:: YOUR GOAL ::
Every record needs to be repeated exactly; its pictures do not.

(Coordinate-based object records)
»»

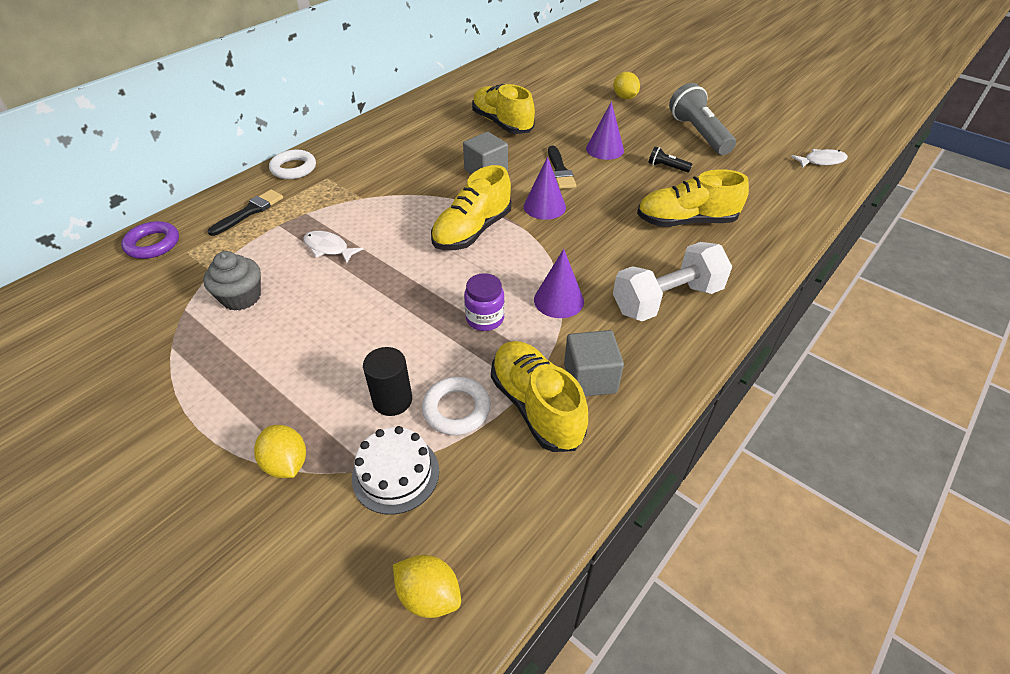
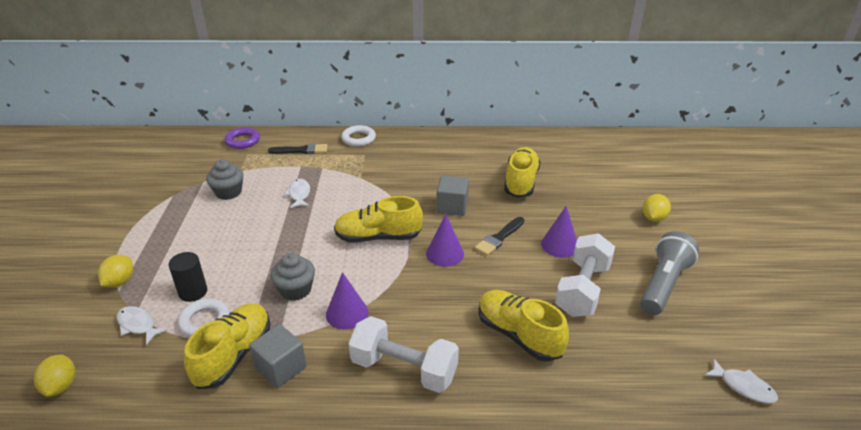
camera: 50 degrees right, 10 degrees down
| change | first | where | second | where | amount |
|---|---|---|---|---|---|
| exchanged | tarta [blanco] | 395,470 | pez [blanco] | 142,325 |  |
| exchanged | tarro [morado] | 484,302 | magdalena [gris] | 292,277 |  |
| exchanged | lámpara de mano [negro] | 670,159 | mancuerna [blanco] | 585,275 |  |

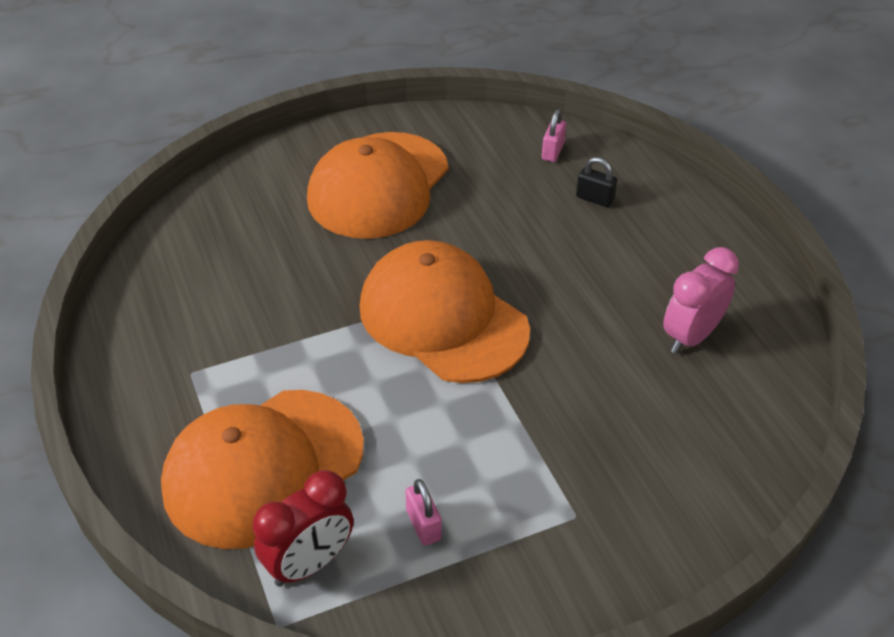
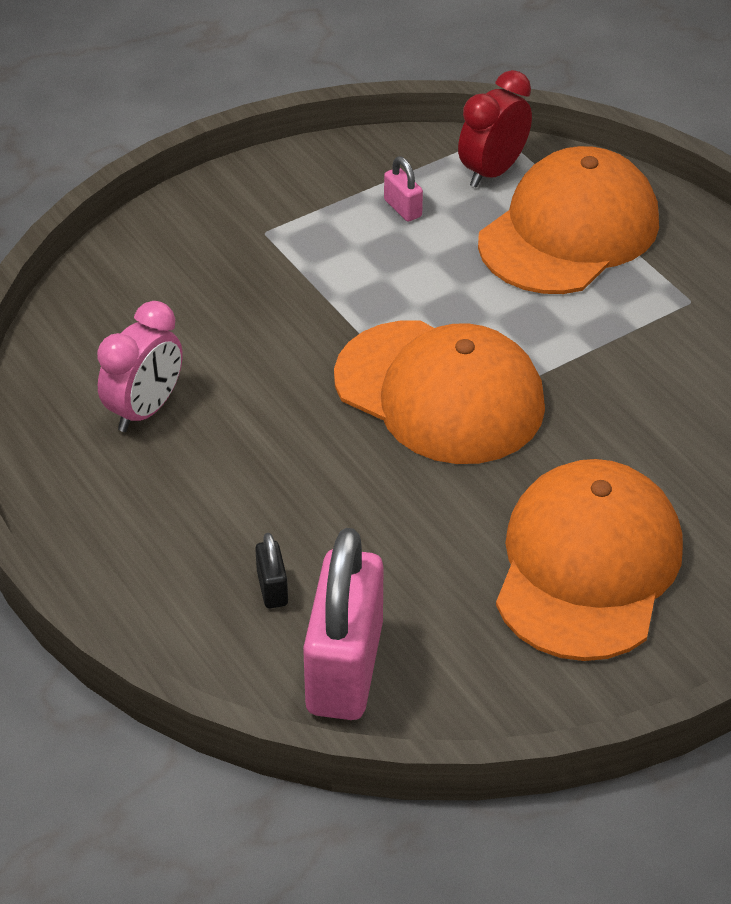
camera: 170 degrees right, 0 degrees up
| change | first | where | second | where | amount |
|---|---|---|---|---|---|
| size | candado [rosa] | 554,135 |  | 343,624 | x2.41 |
| spun | candado [negro] | 596,182 |  | 271,570 | 60 degrees clockwise |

««

:: RESPONSE BELOW ::
camera: 50 degrees right, 10 degrees down
| change | first | where | second | where | amount |
|---|---|---|---|---|---|
| exchanged | tarta [blanco] | 395,470 | pez [blanco] | 142,325 |  |
| exchanged | tarro [morado] | 484,302 | magdalena [gris] | 292,277 |  |
| exchanged | lámpara de mano [negro] | 670,159 | mancuerna [blanco] | 585,275 |  |

camera: 170 degrees right, 0 degrees up
| change | first | where | second | where | amount |
|---|---|---|---|---|---|
| size | candado [rosa] | 554,135 |  | 343,624 | x2.41 |
| spun | candado [negro] | 596,182 |  | 271,570 | 60 degrees clockwise |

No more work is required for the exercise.